YOUR OBJECTIVE:
If a line in the entries below includes "diamond", show that line.

EXTRACTED DATA:
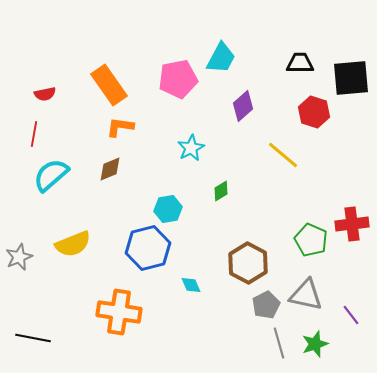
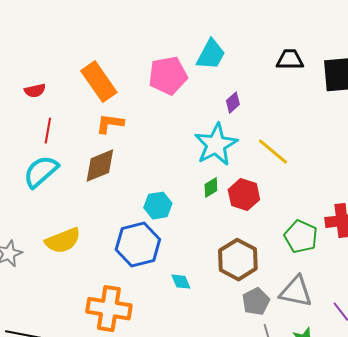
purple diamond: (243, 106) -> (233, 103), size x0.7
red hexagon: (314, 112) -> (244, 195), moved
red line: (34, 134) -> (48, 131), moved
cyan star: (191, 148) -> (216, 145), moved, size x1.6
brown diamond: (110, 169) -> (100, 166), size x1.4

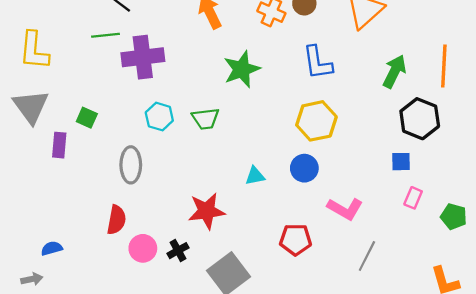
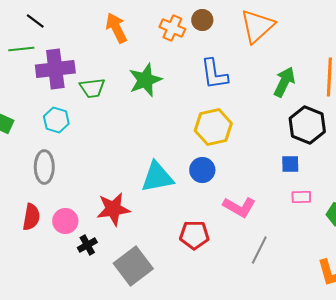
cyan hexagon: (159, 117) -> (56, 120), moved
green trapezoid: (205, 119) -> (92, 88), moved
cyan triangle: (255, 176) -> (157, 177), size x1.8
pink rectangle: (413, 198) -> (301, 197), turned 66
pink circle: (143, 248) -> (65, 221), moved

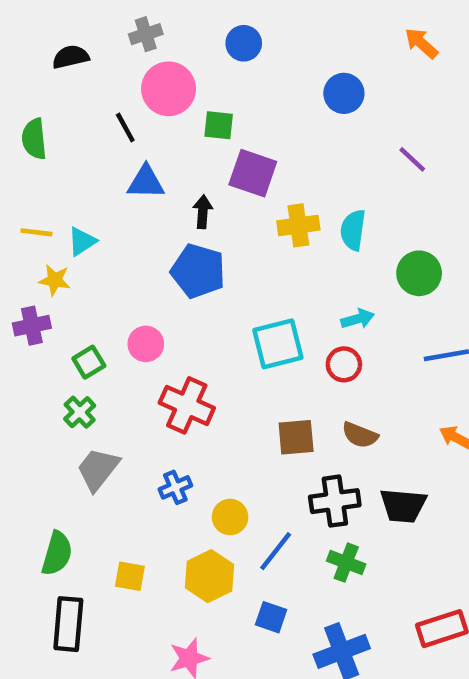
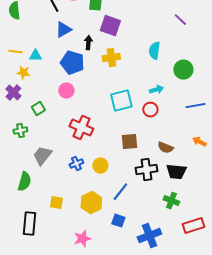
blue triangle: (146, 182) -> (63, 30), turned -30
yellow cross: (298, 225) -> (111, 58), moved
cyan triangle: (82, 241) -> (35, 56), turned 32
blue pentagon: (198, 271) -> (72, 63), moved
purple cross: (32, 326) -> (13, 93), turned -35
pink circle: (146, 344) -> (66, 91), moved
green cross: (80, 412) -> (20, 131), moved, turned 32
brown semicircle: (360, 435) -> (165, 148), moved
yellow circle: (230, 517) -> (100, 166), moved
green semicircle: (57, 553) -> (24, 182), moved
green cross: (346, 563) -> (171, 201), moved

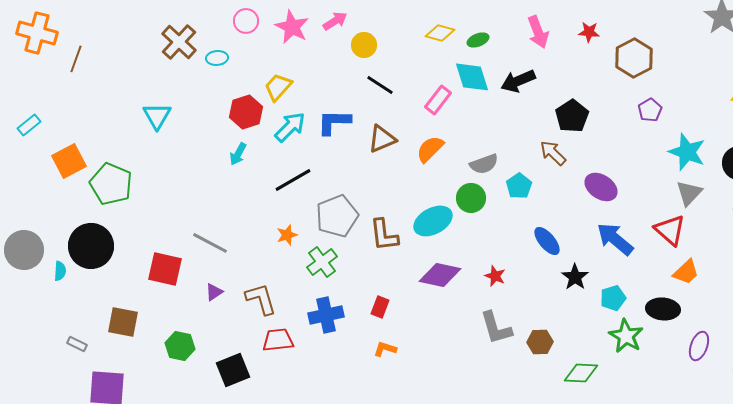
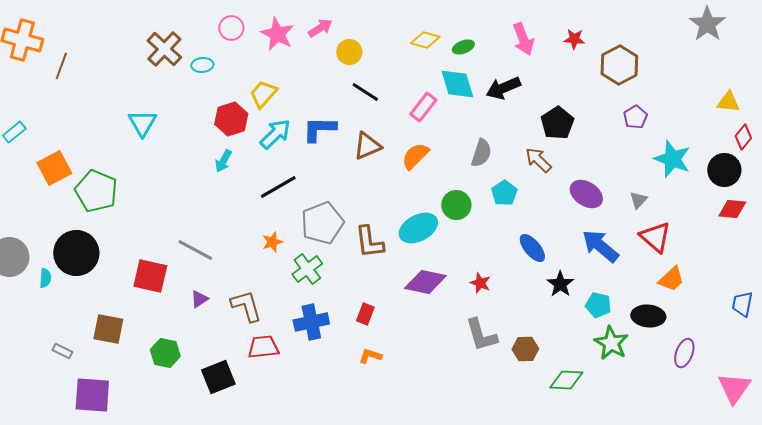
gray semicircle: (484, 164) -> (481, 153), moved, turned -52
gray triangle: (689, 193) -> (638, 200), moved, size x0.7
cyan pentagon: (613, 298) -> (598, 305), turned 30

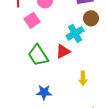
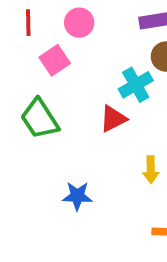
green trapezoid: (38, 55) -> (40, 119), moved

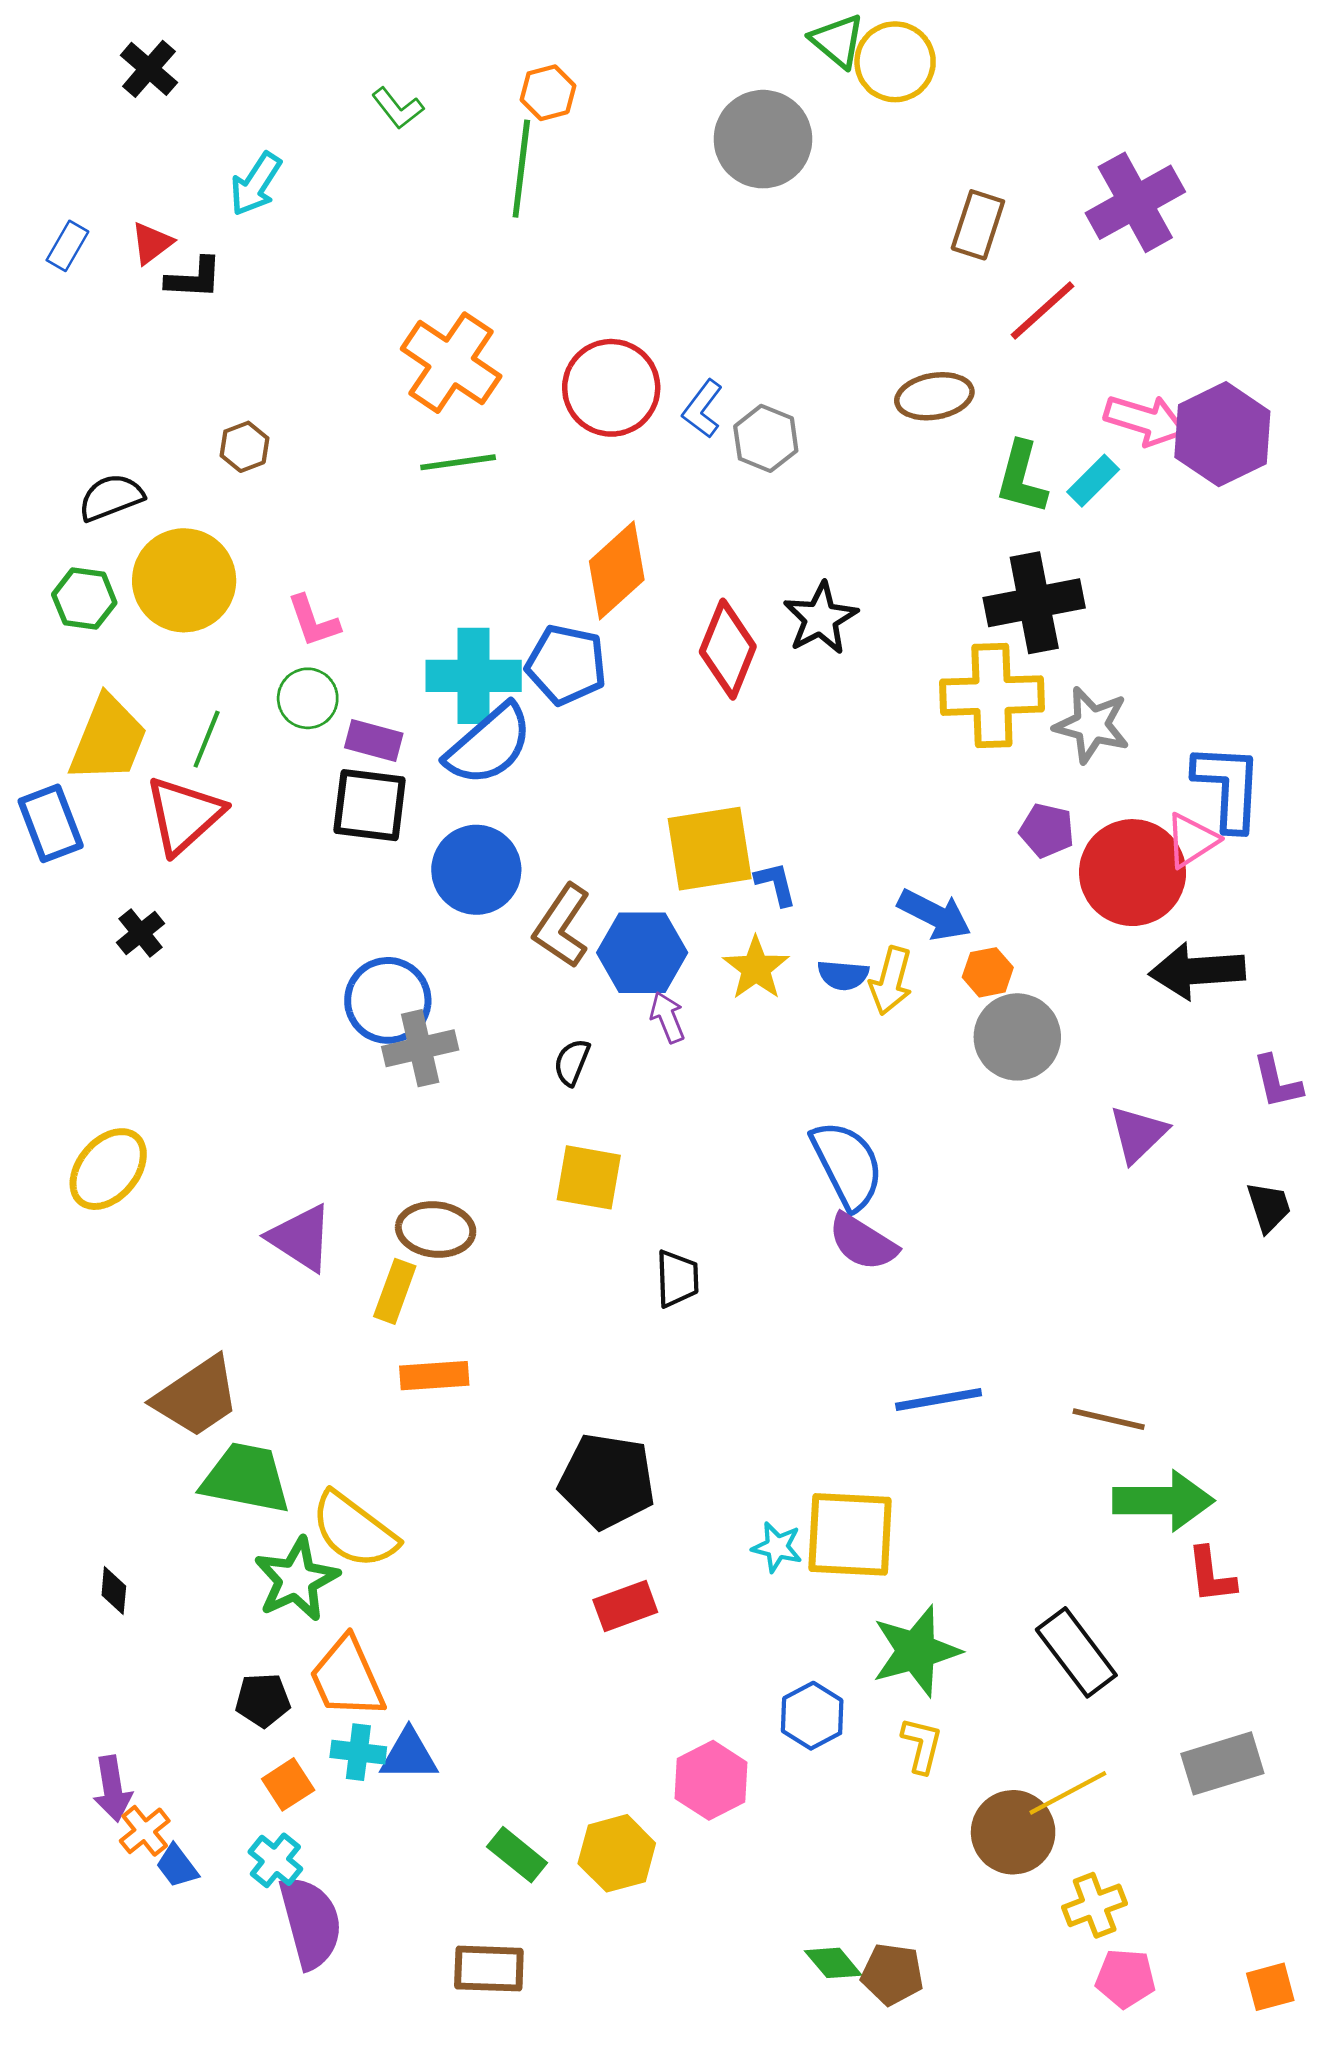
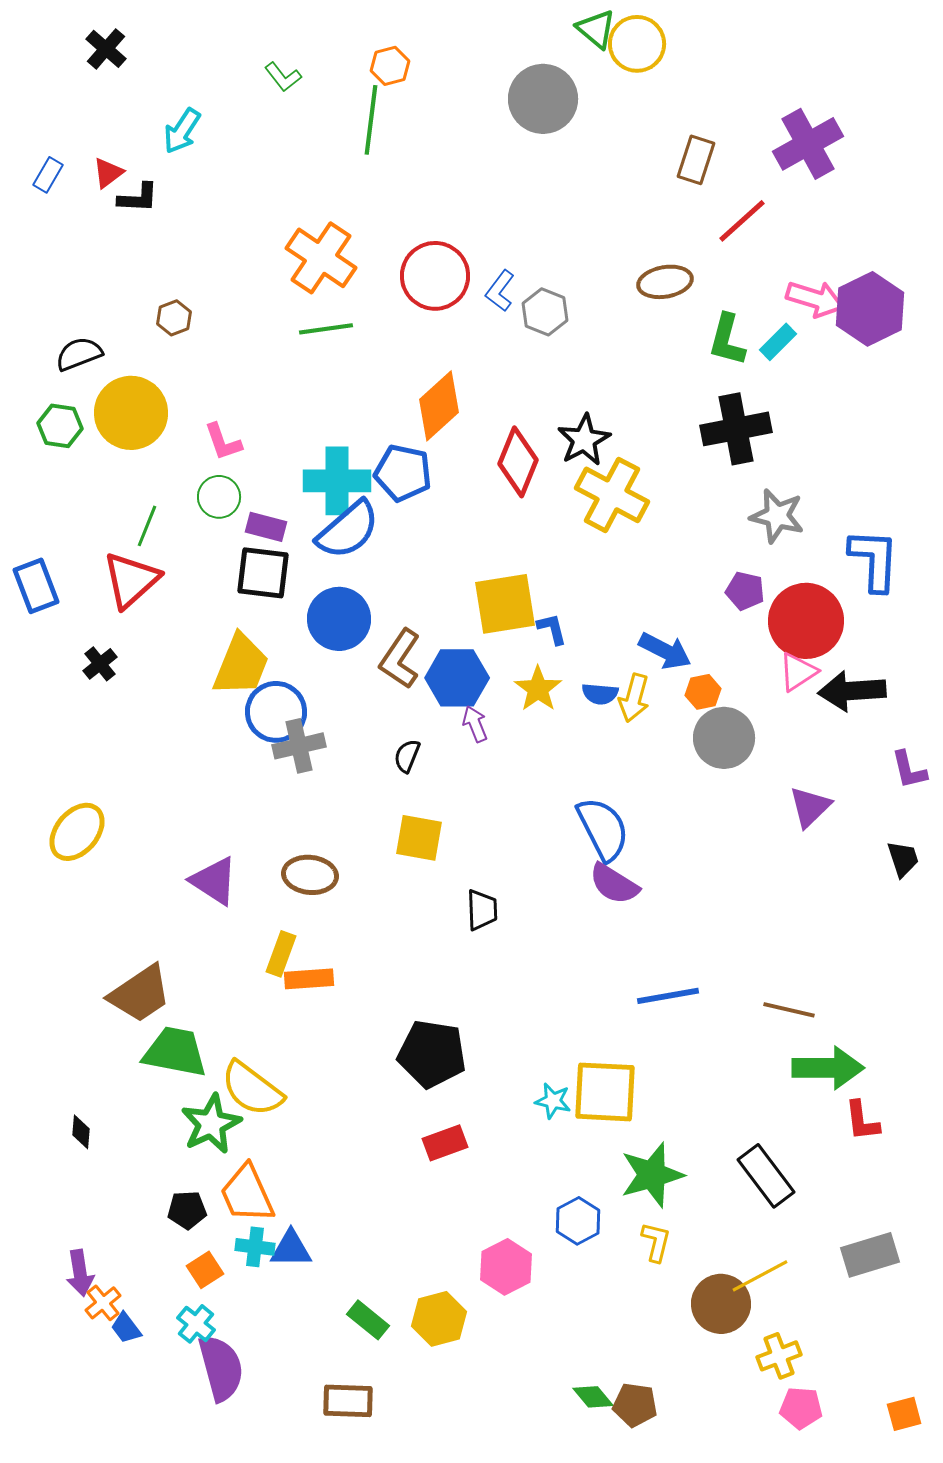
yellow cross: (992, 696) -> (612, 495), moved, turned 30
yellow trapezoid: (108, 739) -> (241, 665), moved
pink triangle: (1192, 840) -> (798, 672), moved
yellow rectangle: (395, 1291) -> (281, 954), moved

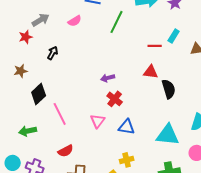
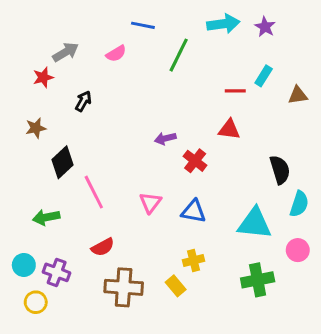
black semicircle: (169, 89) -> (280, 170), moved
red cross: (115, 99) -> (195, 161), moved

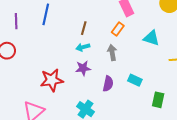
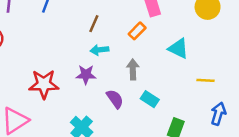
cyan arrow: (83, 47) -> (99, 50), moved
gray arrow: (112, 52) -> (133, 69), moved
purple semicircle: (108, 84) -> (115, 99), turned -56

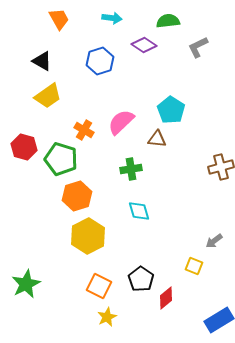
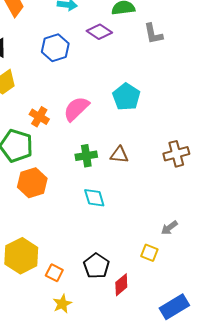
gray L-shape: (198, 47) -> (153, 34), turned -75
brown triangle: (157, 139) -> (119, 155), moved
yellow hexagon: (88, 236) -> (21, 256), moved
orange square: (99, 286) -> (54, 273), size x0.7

EXERCISE RESPONSE:
purple diamond: (243, 106) -> (233, 103), size x0.7
brown diamond: (110, 169) -> (100, 166), size x1.4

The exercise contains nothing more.